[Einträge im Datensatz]
-------------------------

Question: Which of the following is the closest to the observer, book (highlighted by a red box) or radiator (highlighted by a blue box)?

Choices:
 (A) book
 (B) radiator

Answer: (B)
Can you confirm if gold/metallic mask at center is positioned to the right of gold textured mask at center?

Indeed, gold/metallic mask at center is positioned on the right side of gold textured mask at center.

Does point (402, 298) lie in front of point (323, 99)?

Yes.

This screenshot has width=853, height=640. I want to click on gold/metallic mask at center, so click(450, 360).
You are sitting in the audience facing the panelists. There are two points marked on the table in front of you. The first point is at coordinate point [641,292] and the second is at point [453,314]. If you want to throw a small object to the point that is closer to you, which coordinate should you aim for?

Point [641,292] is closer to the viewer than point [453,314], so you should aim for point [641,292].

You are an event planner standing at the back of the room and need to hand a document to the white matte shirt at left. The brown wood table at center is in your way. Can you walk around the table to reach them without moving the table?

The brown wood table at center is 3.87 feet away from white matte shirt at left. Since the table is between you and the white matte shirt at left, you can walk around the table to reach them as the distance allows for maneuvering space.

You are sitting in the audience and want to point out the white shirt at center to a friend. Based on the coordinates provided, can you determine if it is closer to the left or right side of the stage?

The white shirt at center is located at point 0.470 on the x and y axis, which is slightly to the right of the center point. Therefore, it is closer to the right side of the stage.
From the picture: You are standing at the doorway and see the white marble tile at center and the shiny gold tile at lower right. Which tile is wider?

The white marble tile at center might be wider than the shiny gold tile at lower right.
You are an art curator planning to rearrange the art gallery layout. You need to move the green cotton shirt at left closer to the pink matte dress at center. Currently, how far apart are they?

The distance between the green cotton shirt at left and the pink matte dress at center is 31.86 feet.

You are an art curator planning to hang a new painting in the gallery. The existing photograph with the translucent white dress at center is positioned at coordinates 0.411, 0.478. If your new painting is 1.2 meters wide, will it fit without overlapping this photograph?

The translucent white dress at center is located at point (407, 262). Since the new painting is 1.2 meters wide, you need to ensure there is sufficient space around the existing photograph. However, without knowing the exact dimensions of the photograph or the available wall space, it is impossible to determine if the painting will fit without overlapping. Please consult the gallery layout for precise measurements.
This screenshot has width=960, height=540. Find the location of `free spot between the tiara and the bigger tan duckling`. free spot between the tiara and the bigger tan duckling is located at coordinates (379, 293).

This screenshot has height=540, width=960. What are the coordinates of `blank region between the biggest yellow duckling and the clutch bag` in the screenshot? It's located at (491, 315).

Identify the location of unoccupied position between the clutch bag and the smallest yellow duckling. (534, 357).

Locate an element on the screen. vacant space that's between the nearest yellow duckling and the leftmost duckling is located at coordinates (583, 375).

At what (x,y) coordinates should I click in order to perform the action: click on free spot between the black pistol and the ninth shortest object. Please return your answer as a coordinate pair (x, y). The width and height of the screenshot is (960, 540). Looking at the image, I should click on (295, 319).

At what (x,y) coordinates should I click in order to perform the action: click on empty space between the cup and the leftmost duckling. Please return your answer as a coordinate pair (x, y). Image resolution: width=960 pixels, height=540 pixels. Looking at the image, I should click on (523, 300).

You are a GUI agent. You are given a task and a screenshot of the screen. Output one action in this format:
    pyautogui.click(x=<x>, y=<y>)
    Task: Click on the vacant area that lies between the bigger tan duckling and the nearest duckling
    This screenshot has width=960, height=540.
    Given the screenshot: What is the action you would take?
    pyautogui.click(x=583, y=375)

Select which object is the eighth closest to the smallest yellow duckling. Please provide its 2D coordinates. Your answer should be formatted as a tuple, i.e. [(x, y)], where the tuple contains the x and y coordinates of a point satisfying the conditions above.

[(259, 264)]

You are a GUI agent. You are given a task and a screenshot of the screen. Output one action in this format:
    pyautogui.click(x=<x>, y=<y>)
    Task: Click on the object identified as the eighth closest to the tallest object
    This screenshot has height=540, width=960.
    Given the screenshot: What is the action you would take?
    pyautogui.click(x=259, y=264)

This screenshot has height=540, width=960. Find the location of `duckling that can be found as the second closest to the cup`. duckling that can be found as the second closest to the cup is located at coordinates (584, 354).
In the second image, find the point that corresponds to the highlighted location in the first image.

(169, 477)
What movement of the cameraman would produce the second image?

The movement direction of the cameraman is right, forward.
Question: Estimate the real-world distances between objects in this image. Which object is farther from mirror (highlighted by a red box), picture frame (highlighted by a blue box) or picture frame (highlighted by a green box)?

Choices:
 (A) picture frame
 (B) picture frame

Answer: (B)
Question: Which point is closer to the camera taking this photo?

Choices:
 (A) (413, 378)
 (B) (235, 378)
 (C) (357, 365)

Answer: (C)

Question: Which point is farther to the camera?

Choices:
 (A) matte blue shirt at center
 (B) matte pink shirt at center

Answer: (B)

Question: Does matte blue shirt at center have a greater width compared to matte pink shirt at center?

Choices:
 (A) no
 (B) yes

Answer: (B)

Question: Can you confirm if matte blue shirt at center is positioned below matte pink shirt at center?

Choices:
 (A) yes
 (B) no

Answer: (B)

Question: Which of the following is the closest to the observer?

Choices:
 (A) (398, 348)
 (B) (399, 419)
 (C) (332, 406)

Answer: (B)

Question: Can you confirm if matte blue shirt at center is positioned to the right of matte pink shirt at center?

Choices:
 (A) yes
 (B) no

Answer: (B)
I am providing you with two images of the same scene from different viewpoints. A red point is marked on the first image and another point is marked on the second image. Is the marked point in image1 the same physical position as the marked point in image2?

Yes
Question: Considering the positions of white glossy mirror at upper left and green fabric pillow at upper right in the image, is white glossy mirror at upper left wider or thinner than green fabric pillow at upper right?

-------------------------

# [Aufgabenstellung]
Ersetze im Abschnitt vom Anfang der Datensätze bis einschließlich der Zeile mit "You are sitting in the audience facing" überall "radiator" durch "heater". Gib diesen Abschnitt ansonsten unverändert wieder.

# [Antwortbereich]
Question: Which of the following is the closest to the observer, book (highlighted by a red box) or heater (highlighted by a blue box)?

Choices:
 (A) book
 (B) heater

Answer: (B)
Can you confirm if gold/metallic mask at center is positioned to the right of gold textured mask at center?

Indeed, gold/metallic mask at center is positioned on the right side of gold textured mask at center.

Does point (402, 298) lie in front of point (323, 99)?

Yes.

This screenshot has width=853, height=640. I want to click on gold/metallic mask at center, so click(450, 360).
You are sitting in the audience facing the panelists. There are two points marked on the table in front of you. The first point is at coordinate point [641,292] and the second is at point [453,314]. If you want to throw a small object to the point that is closer to you, which coordinate should you aim for?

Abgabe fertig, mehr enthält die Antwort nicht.